→ **What the exercise asks**
If a record holds a picture, drop the picture and return the rest of the record word for word.
###
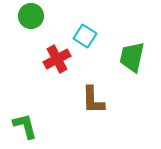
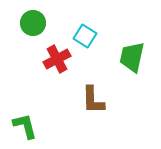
green circle: moved 2 px right, 7 px down
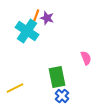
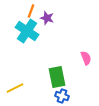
orange line: moved 5 px left, 5 px up
blue cross: rotated 24 degrees counterclockwise
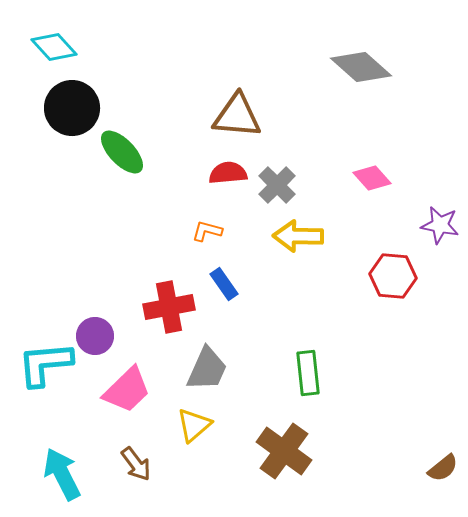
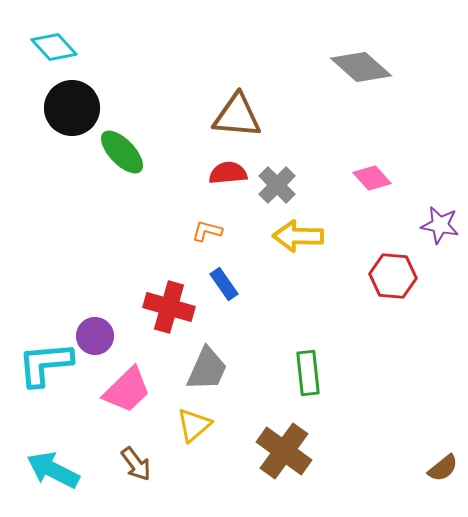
red cross: rotated 27 degrees clockwise
cyan arrow: moved 9 px left, 4 px up; rotated 36 degrees counterclockwise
###
→ **Response below**
green circle: moved 2 px right, 7 px down
orange line: moved 5 px left, 5 px up
blue cross: rotated 24 degrees counterclockwise
red cross: rotated 27 degrees clockwise
cyan arrow: moved 9 px left, 4 px up; rotated 36 degrees counterclockwise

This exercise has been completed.